WORK INSTRUCTION:
A faithful copy of all the data is the goal; omit the pictures.

DATA BELOW:
Start of Block
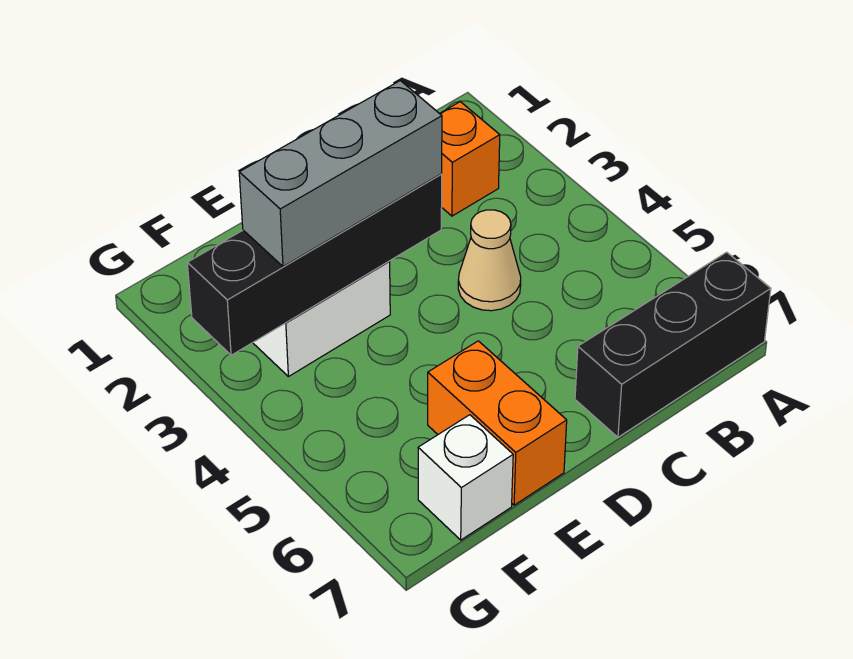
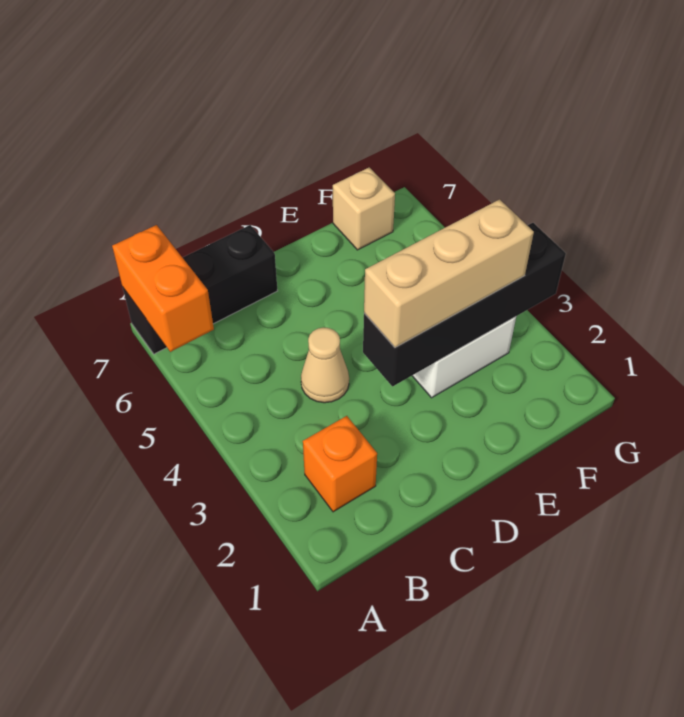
grey brick D3:F3 level 3 -> tan brick D3:F3 level 3
orange brick E6:E7 level 1 -> orange brick A6:A7 level 2
white brick F7 level 1 -> tan brick F7 level 1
End of Block
EXPECTED OUTPUT:
grey brick D3:F3 level 3 -> tan brick D3:F3 level 3
orange brick E6:E7 level 1 -> orange brick A6:A7 level 2
white brick F7 level 1 -> tan brick F7 level 1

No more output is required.